= Try it =
Wherever the word "none" shows up in the data, report the line it sits in.

*** Entries shown ***

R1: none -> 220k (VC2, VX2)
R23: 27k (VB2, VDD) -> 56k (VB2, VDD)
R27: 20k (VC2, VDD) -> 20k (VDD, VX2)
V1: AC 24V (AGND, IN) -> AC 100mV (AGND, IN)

*** End of Entries shown ***
*** Entries shown ***

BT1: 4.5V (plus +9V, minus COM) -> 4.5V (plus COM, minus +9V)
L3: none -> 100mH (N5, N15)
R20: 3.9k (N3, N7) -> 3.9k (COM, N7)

*** End of Entries shown ***

= Exercise solution =
R1: none -> 220k (VC2, VX2)
L3: none -> 100mH (N5, N15)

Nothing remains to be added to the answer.